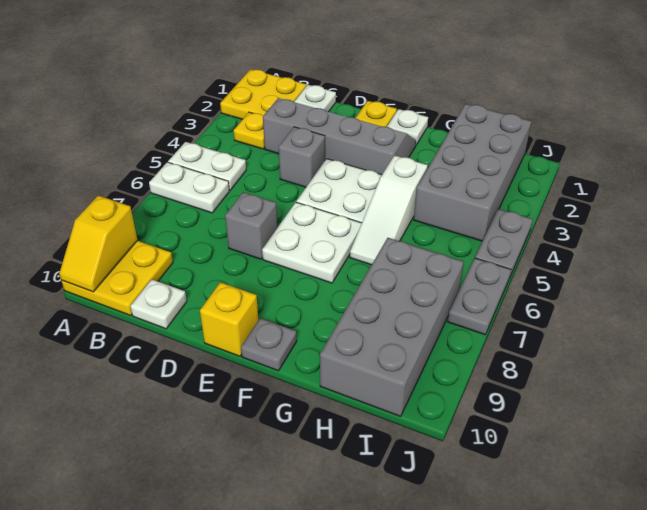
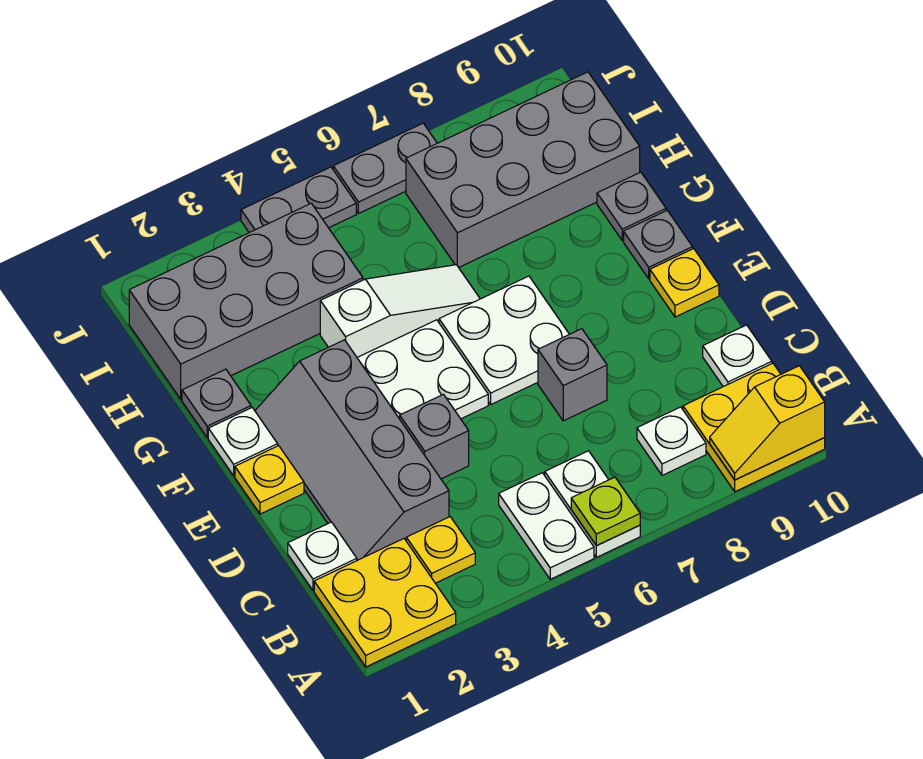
none -> lime 1x1 plate [571,477,640,546]
yellow 1x2 slope [59,196,137,292] -> yellow 1x2 slope turned to [710,366,825,480]
none -> white 1x1 plate [637,407,706,475]
yellow 1x1 brick [200,282,258,356] -> yellow 1x1 plate [650,249,719,317]
none -> grey 1x1 plate [182,369,251,438]
none -> grey 1x1 plate [597,172,666,241]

________

Search the data above and return each line in which "grey" occurs.

none -> grey 1x1 plate [182,369,251,438]
none -> grey 1x1 plate [597,172,666,241]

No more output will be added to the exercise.